* THE TASK: Each entry below should be output exactly, apart from its images.

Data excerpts
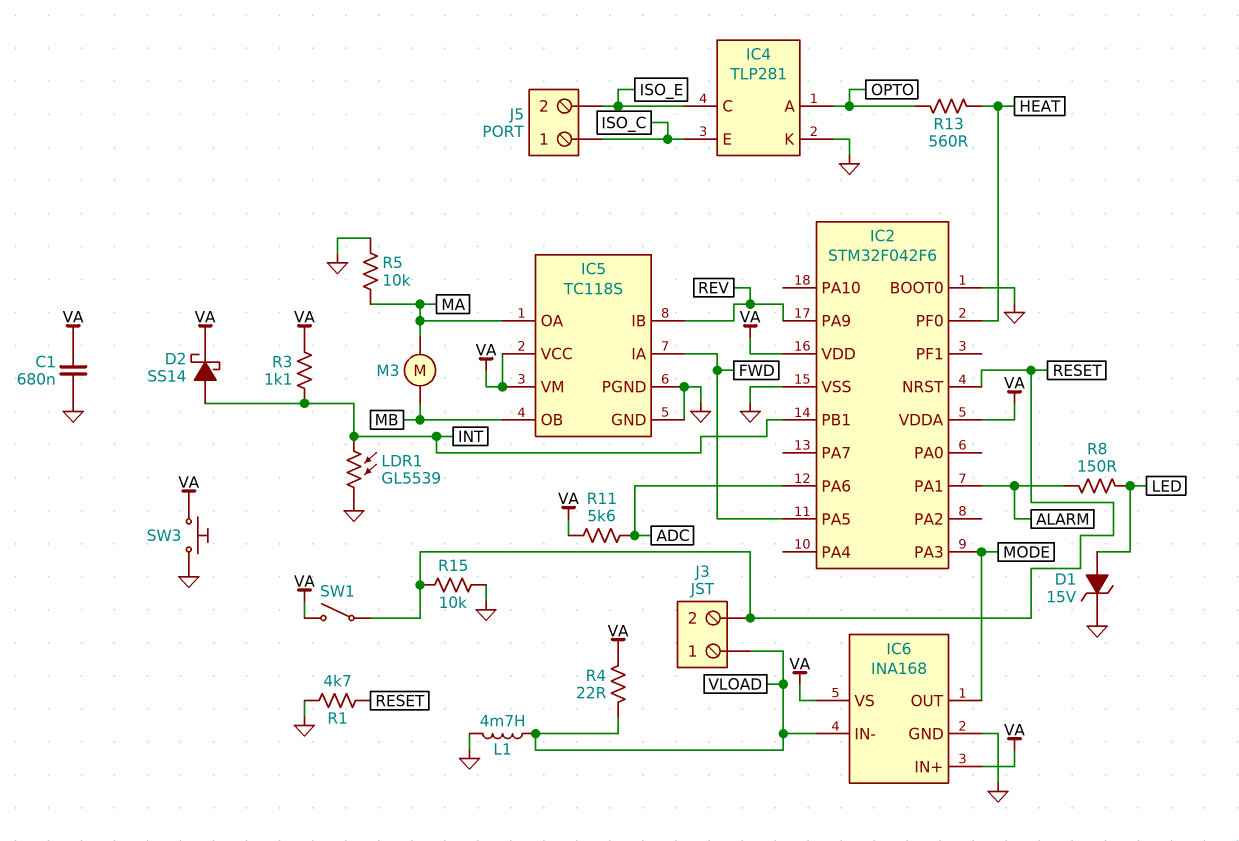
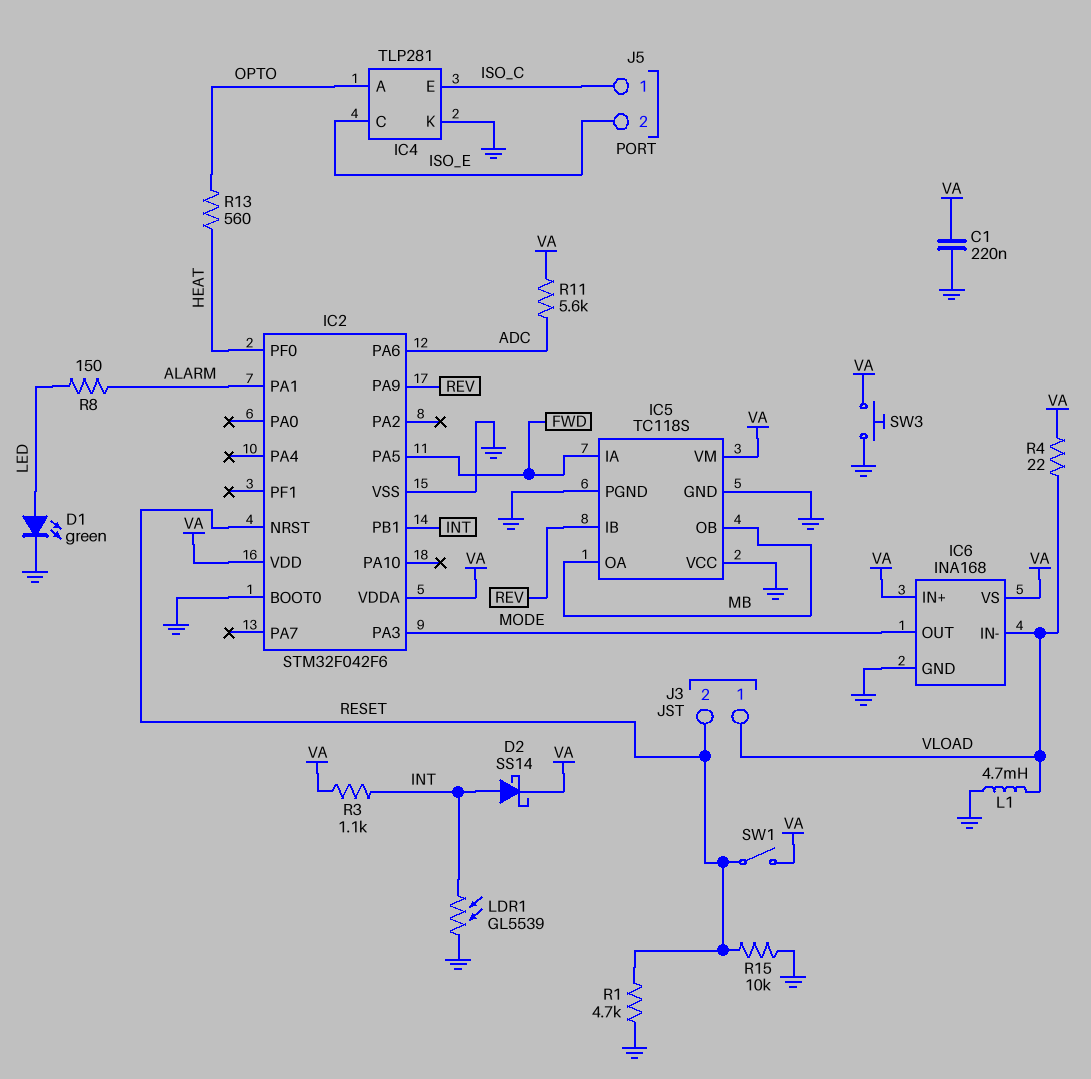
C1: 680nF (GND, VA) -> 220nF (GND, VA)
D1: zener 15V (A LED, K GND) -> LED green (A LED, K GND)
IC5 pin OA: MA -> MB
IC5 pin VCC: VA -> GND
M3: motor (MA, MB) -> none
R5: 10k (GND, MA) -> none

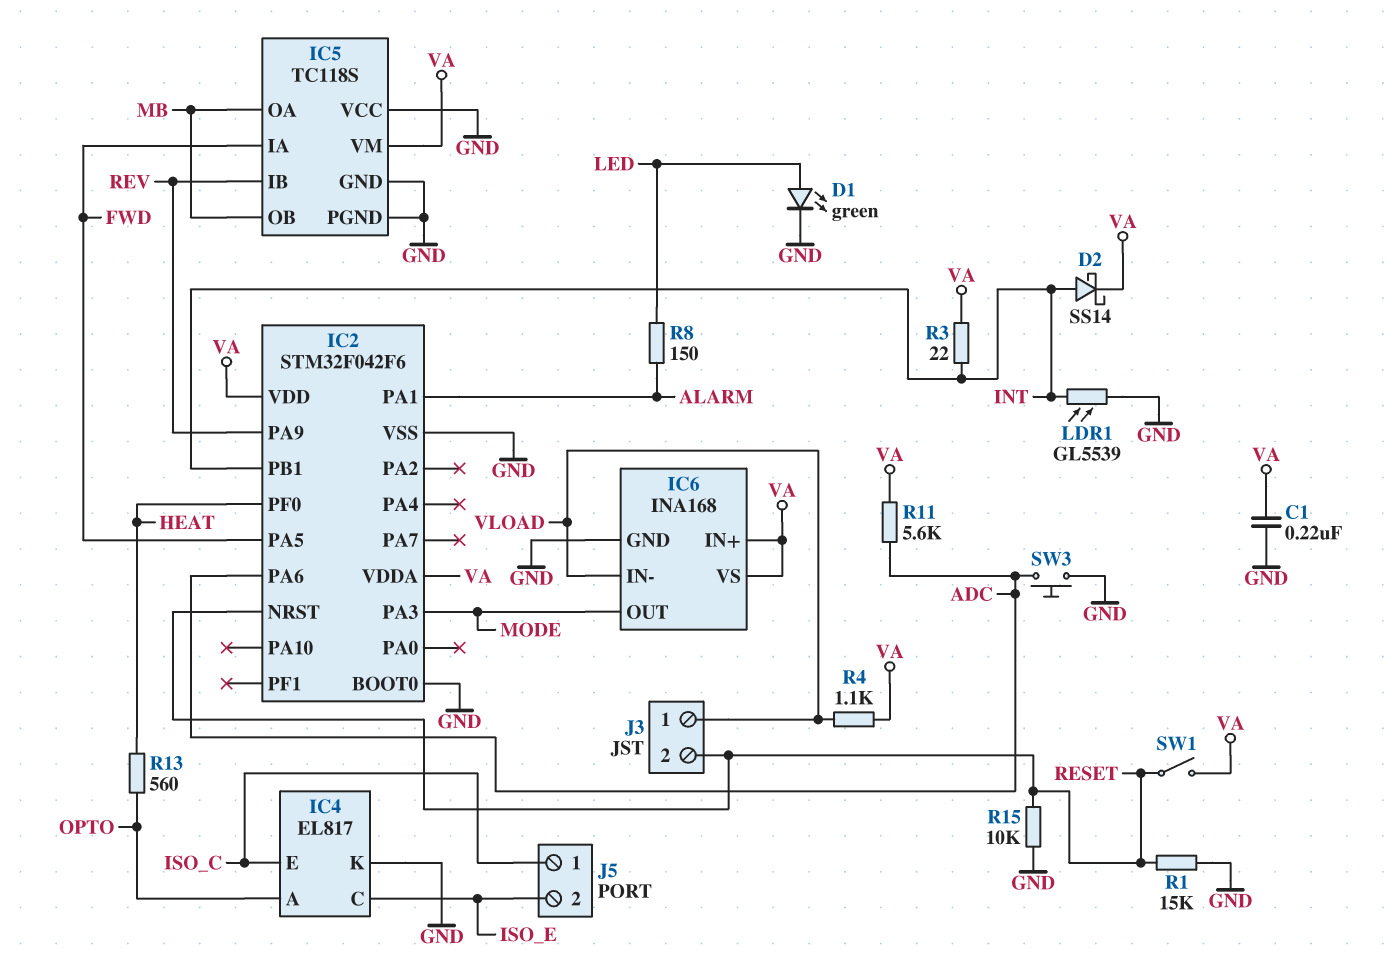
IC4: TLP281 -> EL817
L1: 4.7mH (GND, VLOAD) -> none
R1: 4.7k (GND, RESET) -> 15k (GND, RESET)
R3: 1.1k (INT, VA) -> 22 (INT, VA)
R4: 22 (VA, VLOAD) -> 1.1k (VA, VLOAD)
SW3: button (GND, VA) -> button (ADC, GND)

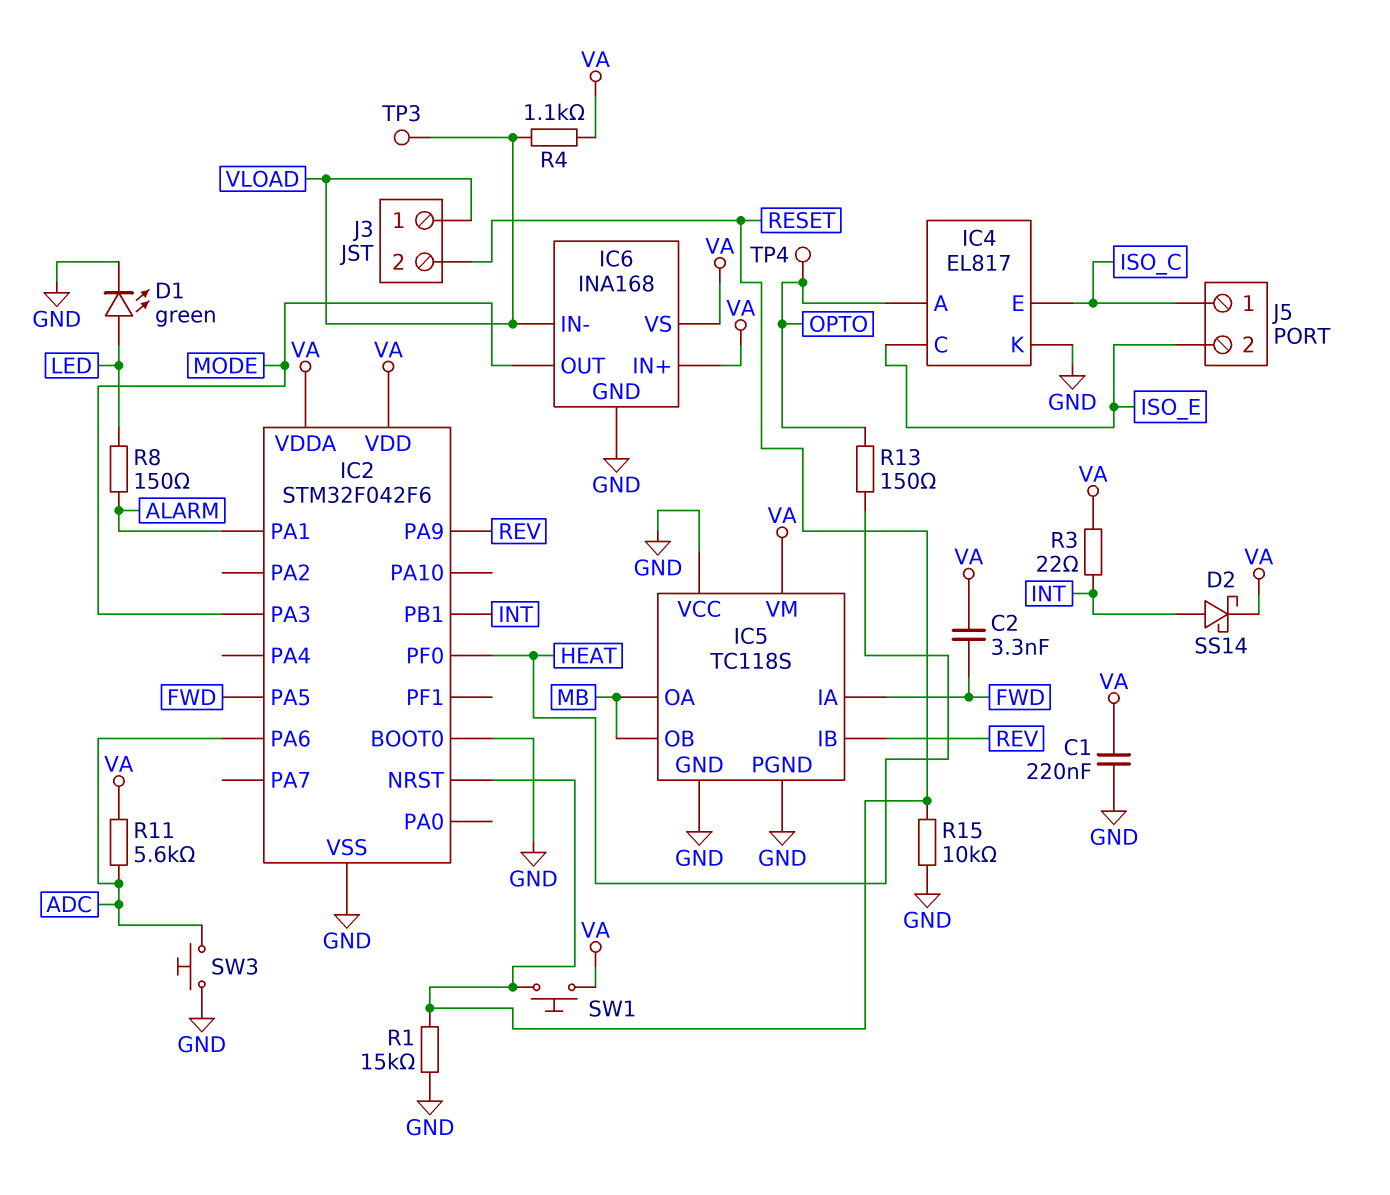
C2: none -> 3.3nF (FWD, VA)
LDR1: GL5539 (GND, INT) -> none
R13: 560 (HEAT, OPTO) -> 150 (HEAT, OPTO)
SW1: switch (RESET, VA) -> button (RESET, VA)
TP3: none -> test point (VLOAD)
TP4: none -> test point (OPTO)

* EXERCISE SOLUTION:
C1: 680nF (GND, VA) -> 220nF (GND, VA)
D1: zener 15V (A LED, K GND) -> LED green (A LED, K GND)
IC5 pin OA: MA -> MB
IC5 pin VCC: VA -> GND
M3: motor (MA, MB) -> none
R5: 10k (GND, MA) -> none

IC4: TLP281 -> EL817
L1: 4.7mH (GND, VLOAD) -> none
R1: 4.7k (GND, RESET) -> 15k (GND, RESET)
R3: 1.1k (INT, VA) -> 22 (INT, VA)
R4: 22 (VA, VLOAD) -> 1.1k (VA, VLOAD)
SW3: button (GND, VA) -> button (ADC, GND)

C2: none -> 3.3nF (FWD, VA)
LDR1: GL5539 (GND, INT) -> none
R13: 560 (HEAT, OPTO) -> 150 (HEAT, OPTO)
SW1: switch (RESET, VA) -> button (RESET, VA)
TP3: none -> test point (VLOAD)
TP4: none -> test point (OPTO)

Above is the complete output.